[Collected data]
· · ·

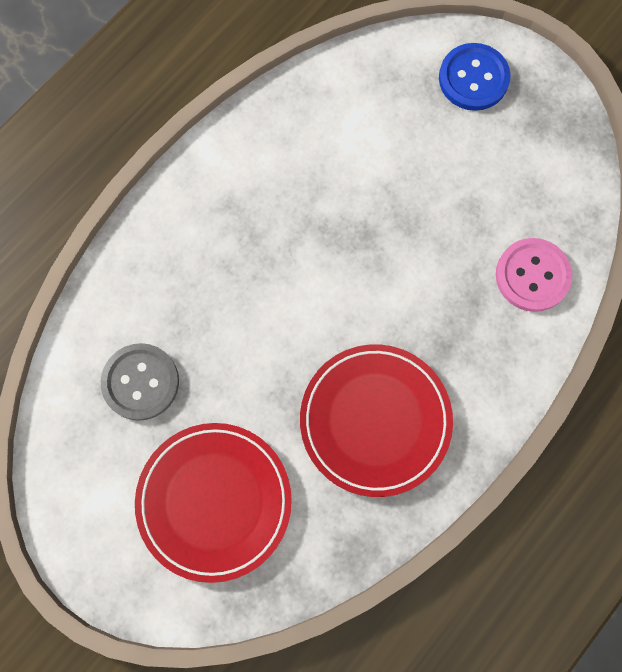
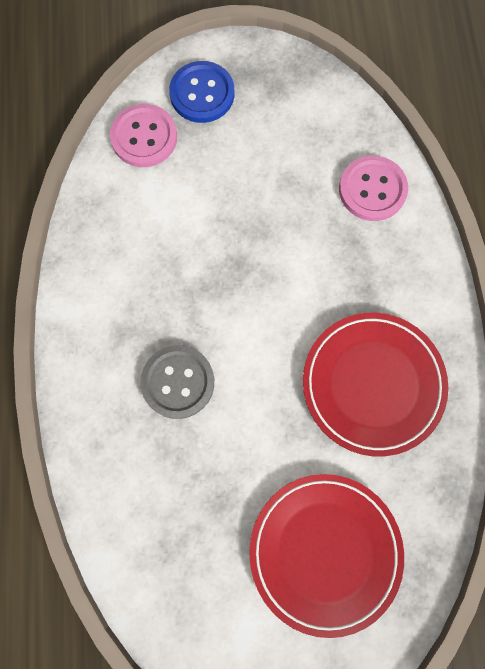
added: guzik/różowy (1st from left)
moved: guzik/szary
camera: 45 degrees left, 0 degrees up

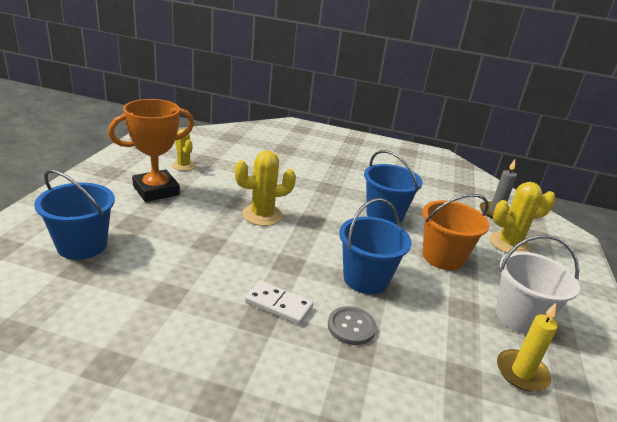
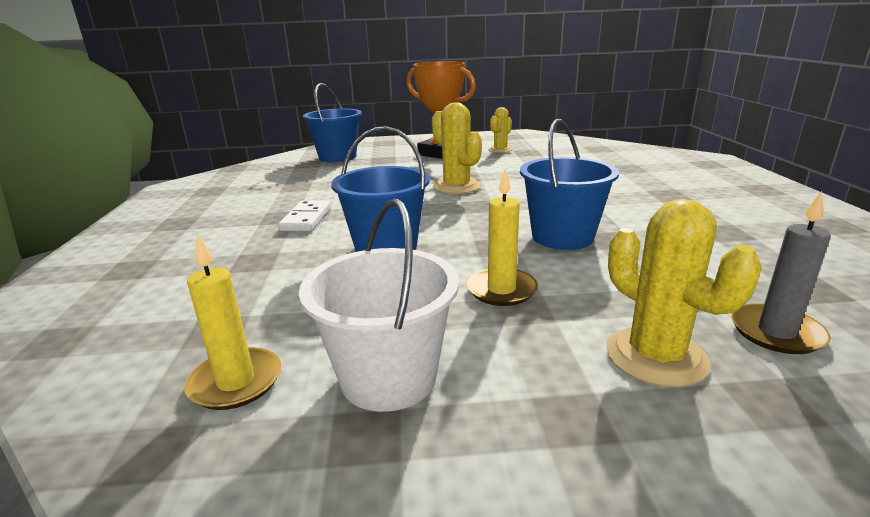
removed: guzik/szary
replaced: wiadro/pomarańczowy to świeca/żółty (2nd from left)
camera: 75 degrees right, 5 degrees down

· · ·

WORK TASK: In the entries above, find each line with the word "left" and return it.

TASK RESPONSE:
added: guzik/różowy (1st from left)
camera: 45 degrees left, 0 degrees up
replaced: wiadro/pomarańczowy to świeca/żółty (2nd from left)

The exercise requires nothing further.